* [Requirement]
Rewrite the rows from the first one through the line with "green pentagon: moved", replacing "yellow triangle" with "white triangle" and leaving everything else unchanged; give only those lines.
-------- Material for this task --------
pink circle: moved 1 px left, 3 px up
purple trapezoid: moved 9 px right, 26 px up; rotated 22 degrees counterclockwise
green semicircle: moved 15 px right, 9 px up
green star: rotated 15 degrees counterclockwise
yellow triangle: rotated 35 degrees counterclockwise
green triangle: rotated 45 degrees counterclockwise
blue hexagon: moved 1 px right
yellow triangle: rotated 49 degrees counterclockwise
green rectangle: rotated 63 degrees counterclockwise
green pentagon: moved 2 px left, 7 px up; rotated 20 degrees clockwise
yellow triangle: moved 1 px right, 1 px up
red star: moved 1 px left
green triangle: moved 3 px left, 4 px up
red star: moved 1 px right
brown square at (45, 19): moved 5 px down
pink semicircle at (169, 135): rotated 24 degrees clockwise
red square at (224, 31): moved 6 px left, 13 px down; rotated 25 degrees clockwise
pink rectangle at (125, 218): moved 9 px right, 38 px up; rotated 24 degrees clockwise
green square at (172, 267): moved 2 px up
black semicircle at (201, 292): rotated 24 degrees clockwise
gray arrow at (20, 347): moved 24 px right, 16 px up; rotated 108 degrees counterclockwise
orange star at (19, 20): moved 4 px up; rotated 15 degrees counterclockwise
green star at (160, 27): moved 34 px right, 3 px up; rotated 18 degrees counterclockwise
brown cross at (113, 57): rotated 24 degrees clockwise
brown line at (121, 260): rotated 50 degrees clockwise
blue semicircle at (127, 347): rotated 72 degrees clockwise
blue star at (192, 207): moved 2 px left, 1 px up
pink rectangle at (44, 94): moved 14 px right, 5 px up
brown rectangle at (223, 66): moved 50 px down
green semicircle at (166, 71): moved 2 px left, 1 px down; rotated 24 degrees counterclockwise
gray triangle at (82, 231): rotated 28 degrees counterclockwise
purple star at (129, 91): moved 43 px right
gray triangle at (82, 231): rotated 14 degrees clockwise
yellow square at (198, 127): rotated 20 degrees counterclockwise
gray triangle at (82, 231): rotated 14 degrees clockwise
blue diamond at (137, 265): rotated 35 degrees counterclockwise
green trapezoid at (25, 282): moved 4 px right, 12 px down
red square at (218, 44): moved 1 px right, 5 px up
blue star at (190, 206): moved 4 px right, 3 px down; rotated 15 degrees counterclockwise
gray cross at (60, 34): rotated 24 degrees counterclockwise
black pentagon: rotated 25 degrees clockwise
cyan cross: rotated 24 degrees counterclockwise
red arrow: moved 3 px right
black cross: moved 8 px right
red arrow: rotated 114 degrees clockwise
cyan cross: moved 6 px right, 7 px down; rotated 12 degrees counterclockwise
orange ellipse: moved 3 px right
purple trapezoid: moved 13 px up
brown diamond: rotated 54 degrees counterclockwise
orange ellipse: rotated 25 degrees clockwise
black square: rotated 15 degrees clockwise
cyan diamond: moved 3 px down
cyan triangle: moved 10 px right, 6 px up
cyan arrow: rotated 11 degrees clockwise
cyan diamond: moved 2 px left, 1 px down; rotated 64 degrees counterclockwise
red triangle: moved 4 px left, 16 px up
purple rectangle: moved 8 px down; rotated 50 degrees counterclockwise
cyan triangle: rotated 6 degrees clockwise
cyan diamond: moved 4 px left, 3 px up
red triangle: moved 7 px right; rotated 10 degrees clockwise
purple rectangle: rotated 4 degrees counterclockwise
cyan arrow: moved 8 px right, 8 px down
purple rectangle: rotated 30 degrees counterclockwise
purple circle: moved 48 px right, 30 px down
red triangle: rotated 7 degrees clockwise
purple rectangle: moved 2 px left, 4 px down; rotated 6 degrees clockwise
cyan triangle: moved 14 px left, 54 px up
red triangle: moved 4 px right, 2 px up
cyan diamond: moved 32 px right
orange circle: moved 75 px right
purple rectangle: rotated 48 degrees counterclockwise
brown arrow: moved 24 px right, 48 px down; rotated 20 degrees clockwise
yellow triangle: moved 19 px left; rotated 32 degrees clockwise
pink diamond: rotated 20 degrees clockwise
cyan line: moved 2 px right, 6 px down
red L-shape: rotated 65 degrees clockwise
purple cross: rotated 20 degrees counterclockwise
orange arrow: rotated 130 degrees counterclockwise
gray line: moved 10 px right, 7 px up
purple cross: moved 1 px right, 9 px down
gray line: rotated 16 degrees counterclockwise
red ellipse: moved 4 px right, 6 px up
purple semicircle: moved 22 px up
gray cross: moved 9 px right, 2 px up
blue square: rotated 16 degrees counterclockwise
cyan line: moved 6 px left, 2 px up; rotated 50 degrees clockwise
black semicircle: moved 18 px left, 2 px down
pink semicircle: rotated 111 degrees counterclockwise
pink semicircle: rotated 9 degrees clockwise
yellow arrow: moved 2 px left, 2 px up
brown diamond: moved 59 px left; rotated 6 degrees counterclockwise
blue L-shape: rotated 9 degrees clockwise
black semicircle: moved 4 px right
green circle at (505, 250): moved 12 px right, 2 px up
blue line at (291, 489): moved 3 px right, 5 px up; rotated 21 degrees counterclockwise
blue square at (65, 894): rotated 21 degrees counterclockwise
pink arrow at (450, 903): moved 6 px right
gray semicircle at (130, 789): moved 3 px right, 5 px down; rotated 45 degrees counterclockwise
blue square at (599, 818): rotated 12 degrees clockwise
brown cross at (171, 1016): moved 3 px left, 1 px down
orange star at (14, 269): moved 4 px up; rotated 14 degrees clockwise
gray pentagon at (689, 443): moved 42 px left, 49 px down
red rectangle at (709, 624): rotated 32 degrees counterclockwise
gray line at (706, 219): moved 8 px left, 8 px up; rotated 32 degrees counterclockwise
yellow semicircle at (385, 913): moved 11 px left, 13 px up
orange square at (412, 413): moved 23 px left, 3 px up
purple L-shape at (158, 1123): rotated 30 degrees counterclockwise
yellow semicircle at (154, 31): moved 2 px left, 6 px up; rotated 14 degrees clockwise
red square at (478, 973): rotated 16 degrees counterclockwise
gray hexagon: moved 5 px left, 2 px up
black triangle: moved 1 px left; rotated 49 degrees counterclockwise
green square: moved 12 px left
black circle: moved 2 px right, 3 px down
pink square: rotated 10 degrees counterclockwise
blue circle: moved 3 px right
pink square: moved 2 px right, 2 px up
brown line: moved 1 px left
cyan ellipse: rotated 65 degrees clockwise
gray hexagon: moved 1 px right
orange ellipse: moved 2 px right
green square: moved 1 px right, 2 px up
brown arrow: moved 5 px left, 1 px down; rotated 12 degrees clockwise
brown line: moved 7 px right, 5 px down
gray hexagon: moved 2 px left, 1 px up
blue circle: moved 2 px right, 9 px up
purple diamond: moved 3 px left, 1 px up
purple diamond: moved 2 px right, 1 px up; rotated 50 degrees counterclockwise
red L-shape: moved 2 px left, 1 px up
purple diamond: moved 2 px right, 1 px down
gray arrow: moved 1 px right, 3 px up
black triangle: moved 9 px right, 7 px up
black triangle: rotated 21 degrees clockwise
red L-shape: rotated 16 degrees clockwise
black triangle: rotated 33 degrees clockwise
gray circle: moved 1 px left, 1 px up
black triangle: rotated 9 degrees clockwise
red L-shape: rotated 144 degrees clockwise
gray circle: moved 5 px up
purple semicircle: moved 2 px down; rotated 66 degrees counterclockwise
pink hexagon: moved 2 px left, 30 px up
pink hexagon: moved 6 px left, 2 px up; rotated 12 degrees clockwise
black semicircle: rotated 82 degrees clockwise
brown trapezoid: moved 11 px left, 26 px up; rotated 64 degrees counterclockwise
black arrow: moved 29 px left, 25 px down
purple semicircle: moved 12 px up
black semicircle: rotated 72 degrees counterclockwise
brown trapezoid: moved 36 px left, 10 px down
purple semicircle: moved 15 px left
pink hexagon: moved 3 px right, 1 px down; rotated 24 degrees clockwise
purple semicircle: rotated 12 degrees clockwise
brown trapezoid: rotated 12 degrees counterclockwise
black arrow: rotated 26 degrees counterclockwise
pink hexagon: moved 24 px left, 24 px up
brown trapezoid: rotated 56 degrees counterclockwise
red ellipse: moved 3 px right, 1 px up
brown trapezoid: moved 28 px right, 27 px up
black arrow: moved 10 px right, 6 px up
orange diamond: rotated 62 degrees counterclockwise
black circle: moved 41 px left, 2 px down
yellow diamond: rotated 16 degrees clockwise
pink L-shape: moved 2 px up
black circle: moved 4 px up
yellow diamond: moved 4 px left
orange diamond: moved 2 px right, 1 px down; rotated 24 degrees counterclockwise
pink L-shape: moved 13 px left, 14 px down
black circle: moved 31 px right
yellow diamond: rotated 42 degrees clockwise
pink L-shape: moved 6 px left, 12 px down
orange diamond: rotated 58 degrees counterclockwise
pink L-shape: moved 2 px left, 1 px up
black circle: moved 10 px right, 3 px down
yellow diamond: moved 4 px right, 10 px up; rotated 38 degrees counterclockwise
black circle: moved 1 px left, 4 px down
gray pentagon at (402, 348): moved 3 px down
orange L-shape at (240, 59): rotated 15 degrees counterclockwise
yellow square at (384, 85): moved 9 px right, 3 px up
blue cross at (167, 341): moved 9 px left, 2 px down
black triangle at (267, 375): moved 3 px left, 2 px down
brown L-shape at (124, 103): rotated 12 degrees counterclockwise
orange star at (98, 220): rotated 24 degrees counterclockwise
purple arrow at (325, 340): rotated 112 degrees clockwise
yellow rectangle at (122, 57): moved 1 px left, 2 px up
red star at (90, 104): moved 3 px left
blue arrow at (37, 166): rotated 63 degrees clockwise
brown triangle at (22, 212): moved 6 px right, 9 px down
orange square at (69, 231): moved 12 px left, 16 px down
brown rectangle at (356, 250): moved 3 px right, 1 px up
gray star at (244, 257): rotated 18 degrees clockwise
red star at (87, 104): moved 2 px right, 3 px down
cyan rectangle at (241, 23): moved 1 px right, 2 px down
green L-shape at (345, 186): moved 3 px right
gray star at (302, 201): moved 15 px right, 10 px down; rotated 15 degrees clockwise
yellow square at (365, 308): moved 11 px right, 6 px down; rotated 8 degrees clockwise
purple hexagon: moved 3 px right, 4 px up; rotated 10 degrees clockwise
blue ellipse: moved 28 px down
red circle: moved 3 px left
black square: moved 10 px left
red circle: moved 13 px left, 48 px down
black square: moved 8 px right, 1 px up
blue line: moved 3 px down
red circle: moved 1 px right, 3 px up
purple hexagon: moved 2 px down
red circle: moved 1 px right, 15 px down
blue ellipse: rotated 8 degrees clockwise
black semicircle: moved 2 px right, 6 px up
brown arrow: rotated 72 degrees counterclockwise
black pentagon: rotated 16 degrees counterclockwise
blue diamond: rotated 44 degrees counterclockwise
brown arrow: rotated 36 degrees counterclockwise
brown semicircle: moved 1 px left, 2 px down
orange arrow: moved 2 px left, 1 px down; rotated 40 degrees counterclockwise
--------
* [Result below]
pink circle: moved 1 px left, 3 px up
purple trapezoid: moved 9 px right, 26 px up; rotated 22 degrees counterclockwise
green semicircle: moved 15 px right, 9 px up
green star: rotated 15 degrees counterclockwise
white triangle: rotated 35 degrees counterclockwise
green triangle: rotated 45 degrees counterclockwise
blue hexagon: moved 1 px right
white triangle: rotated 49 degrees counterclockwise
green rectangle: rotated 63 degrees counterclockwise
green pentagon: moved 2 px left, 7 px up; rotated 20 degrees clockwise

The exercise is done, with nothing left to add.